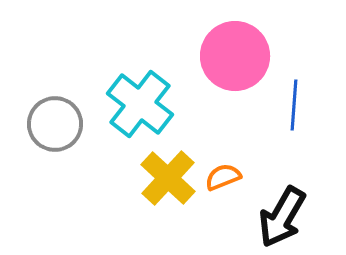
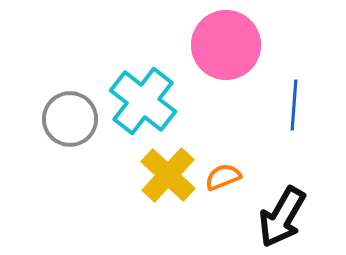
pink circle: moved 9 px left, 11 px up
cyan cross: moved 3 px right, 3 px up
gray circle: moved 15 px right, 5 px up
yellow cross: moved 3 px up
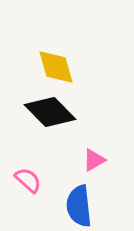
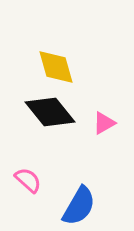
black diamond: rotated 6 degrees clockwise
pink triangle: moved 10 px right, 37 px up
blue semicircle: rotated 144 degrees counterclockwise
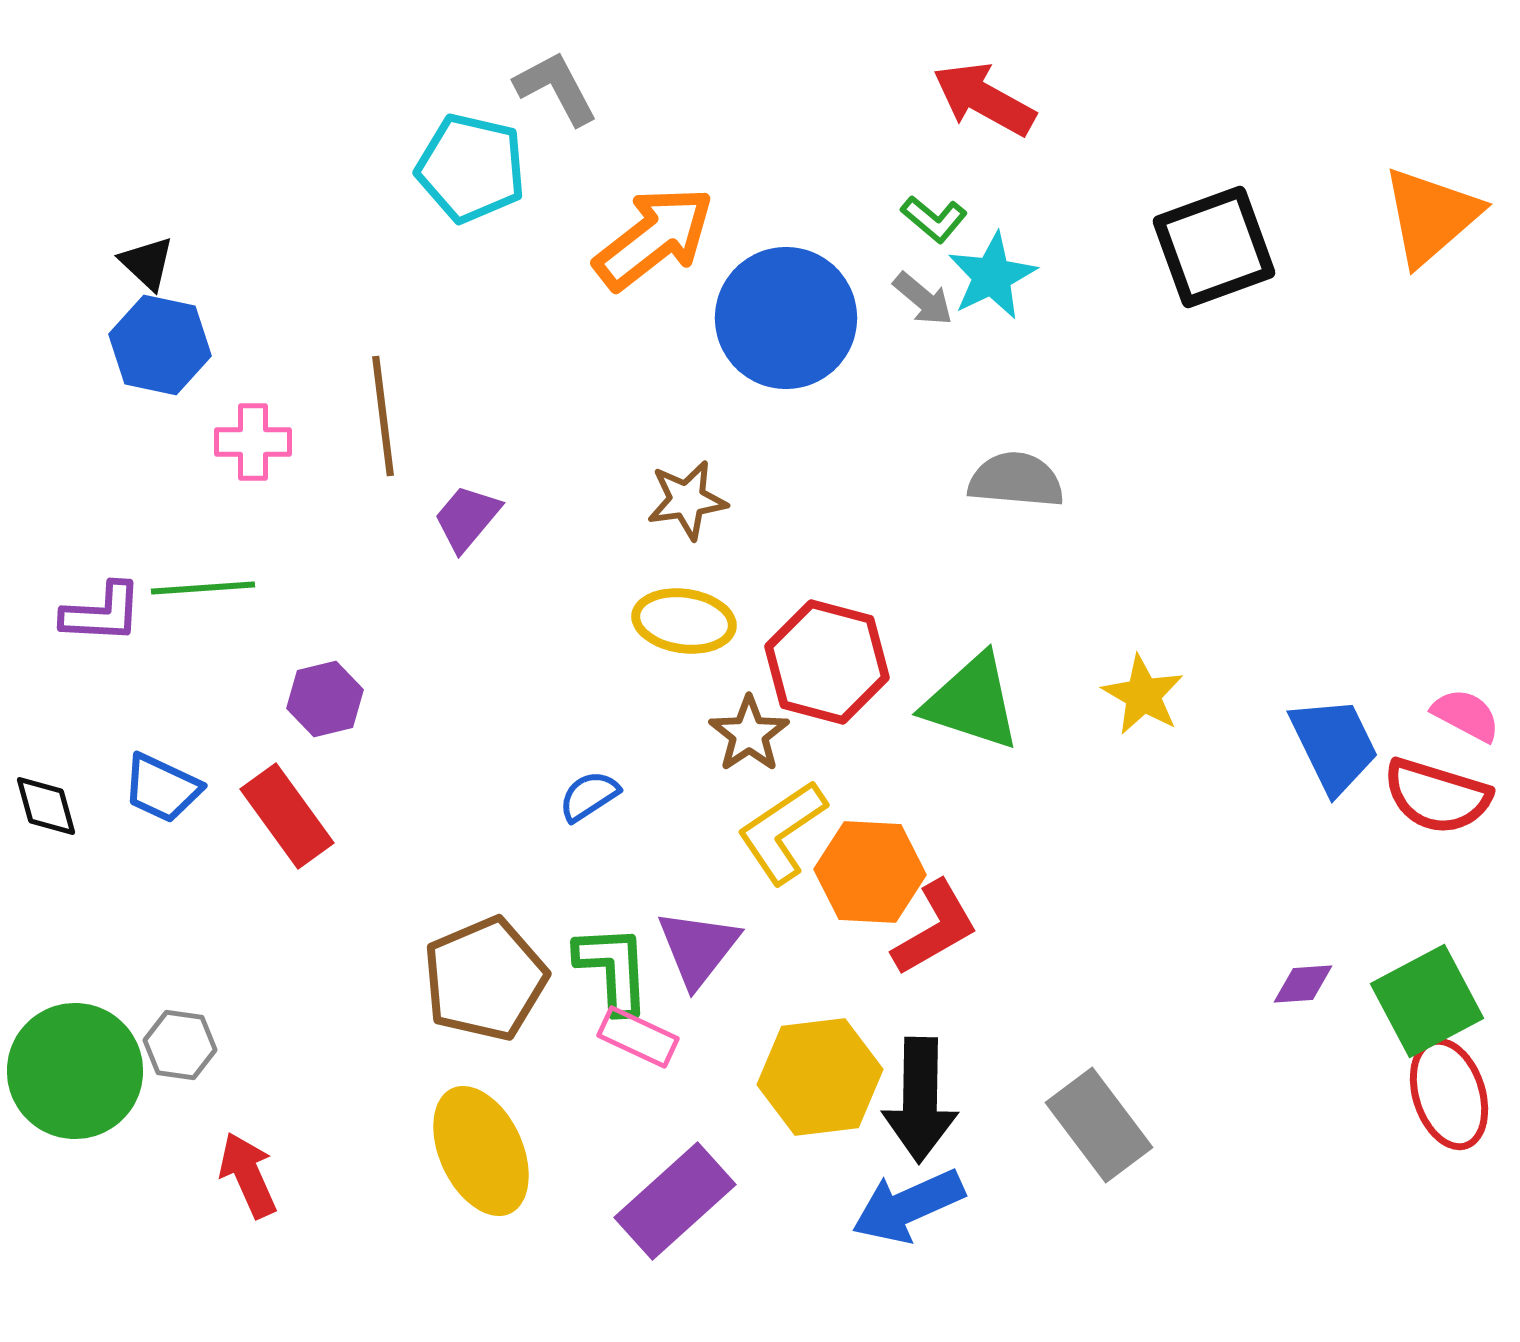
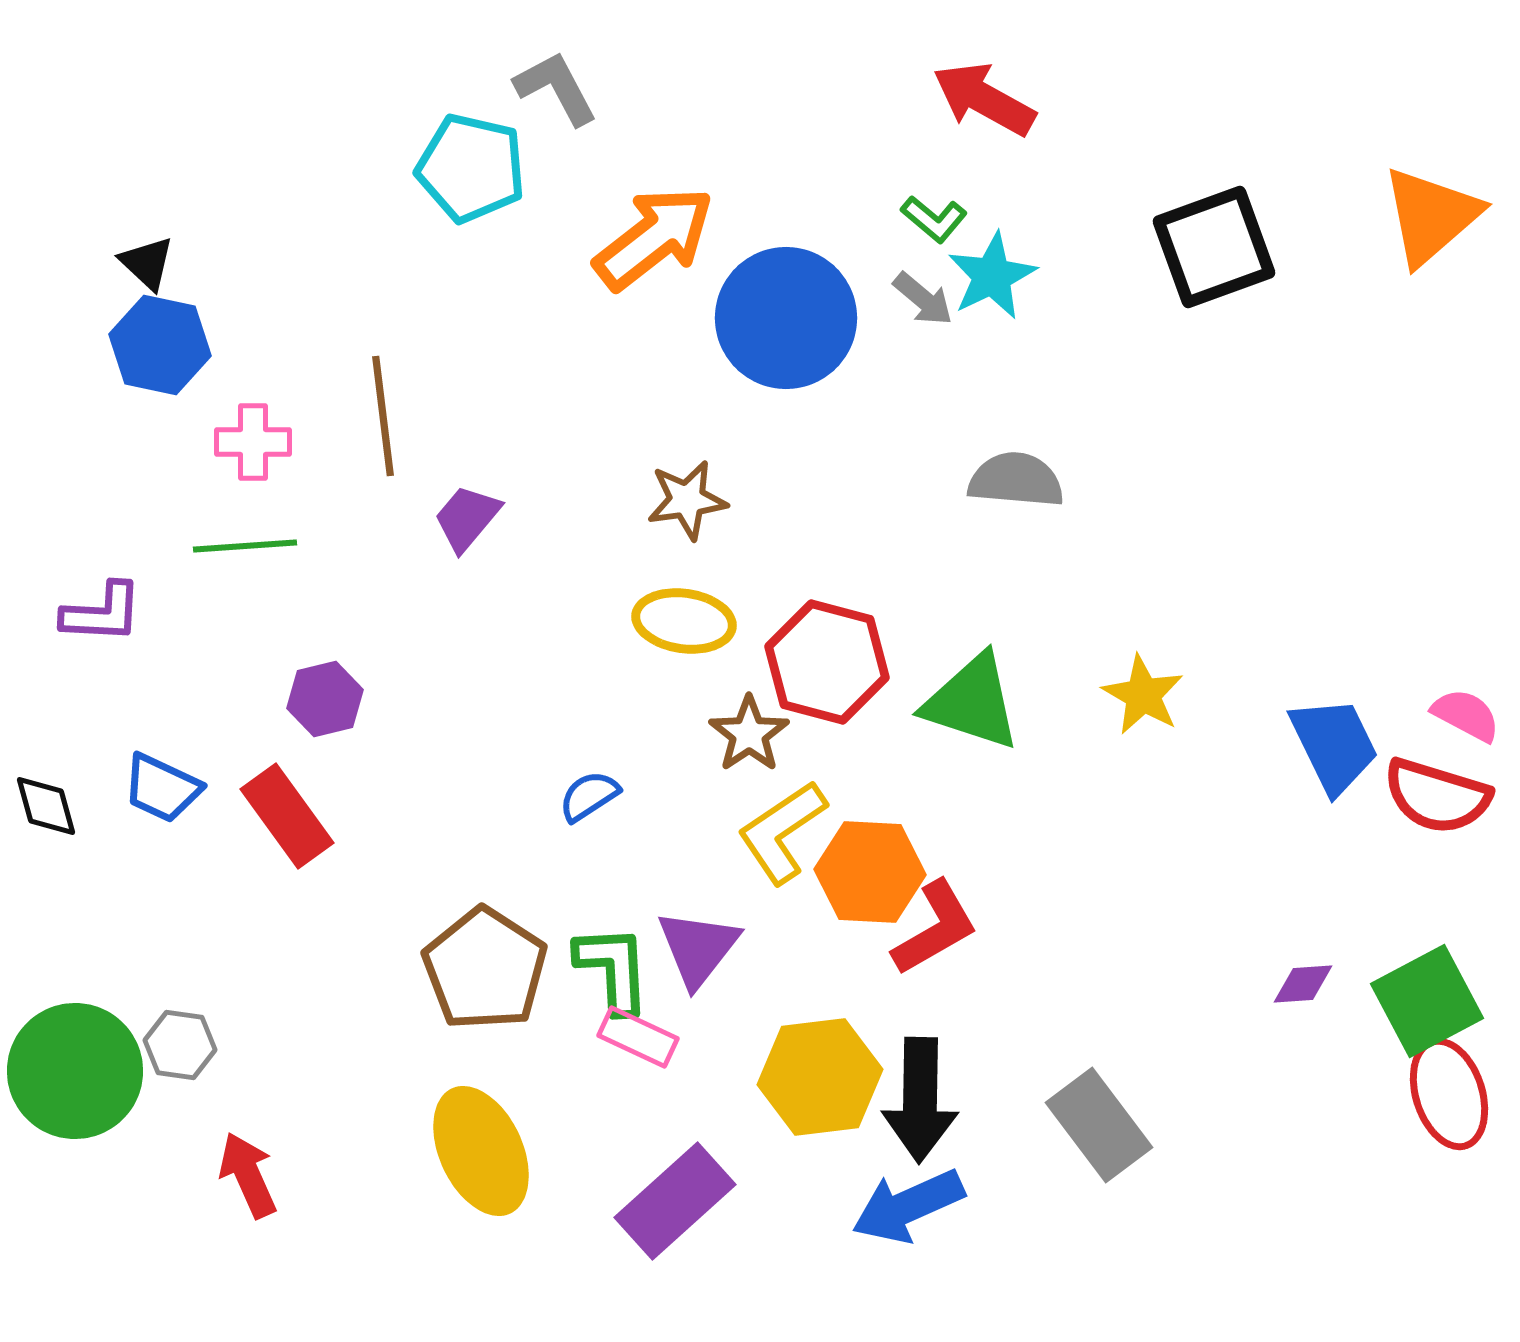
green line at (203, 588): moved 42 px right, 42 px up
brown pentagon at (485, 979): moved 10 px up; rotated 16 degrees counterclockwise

----

## THE TASK:
Find each line in the material above that carries the string "degrees", and copy it.

## EXERCISE RESULT:
black diamond: rotated 6 degrees clockwise
blue semicircle: rotated 144 degrees counterclockwise
brown pentagon at (485, 979): moved 10 px up; rotated 16 degrees counterclockwise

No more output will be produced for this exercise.